▶ **Task statement**: Reproduce exactly, and nothing but, the lines between the one with "R113: 33k (STG, VMID) -> 24 (STG, VMID)" and the end of the entries, both ends included.

▶ **Before-and-after change data**:
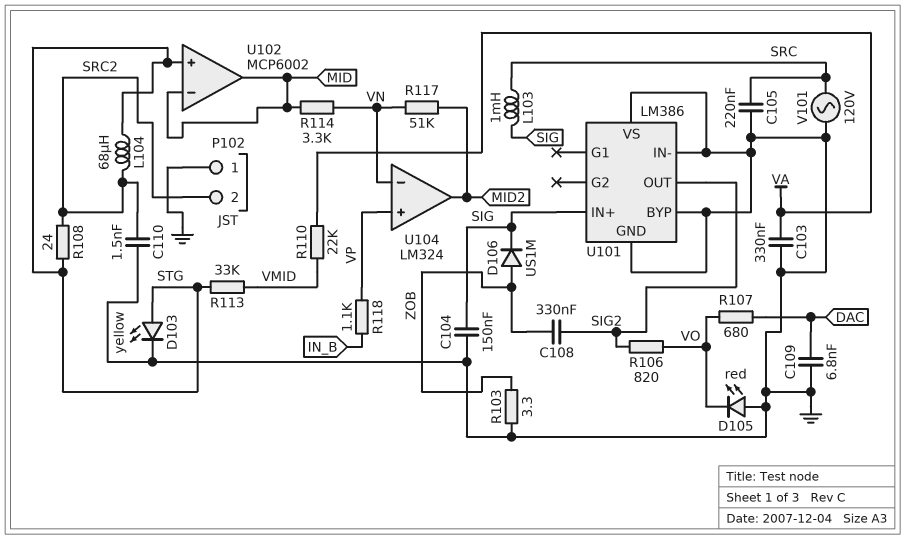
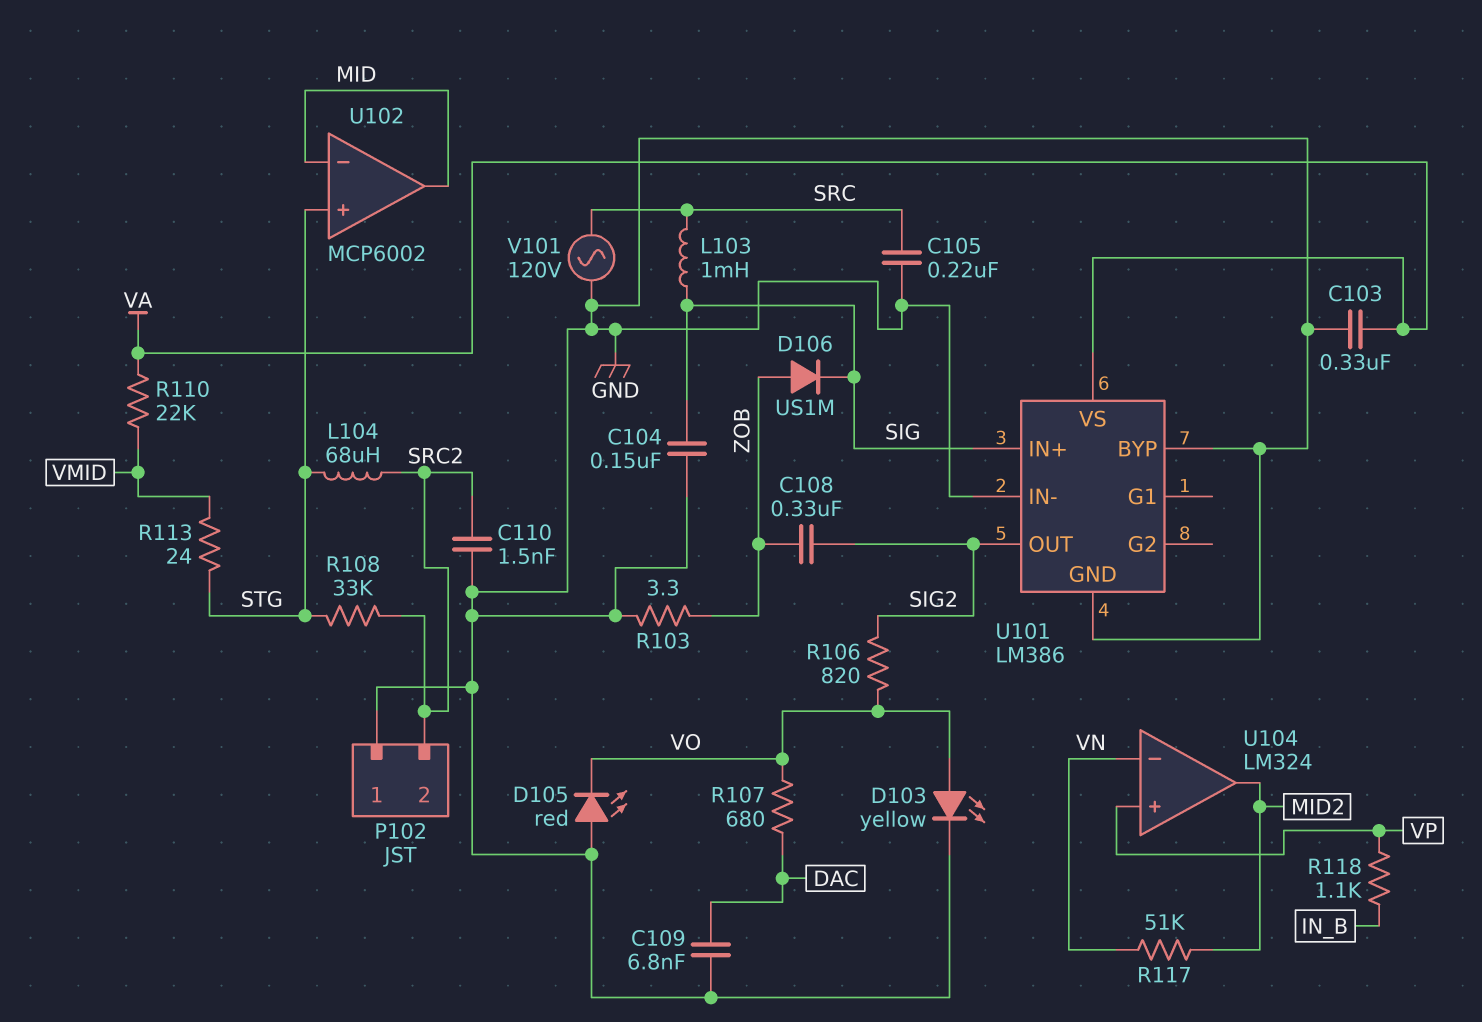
D103: LED yellow (A STG, K GND) -> LED yellow (A VO, K GND)
R108: 24 (SRC2, STG) -> 33k (SRC2, STG)
R113: 33k (STG, VMID) -> 24 (STG, VMID)
R114: 3.3k (MID, VN) -> none
U101 pin VS: GND -> VA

▶ **Exercise output**:
R113: 33k (STG, VMID) -> 24 (STG, VMID)
R114: 3.3k (MID, VN) -> none
U101 pin VS: GND -> VA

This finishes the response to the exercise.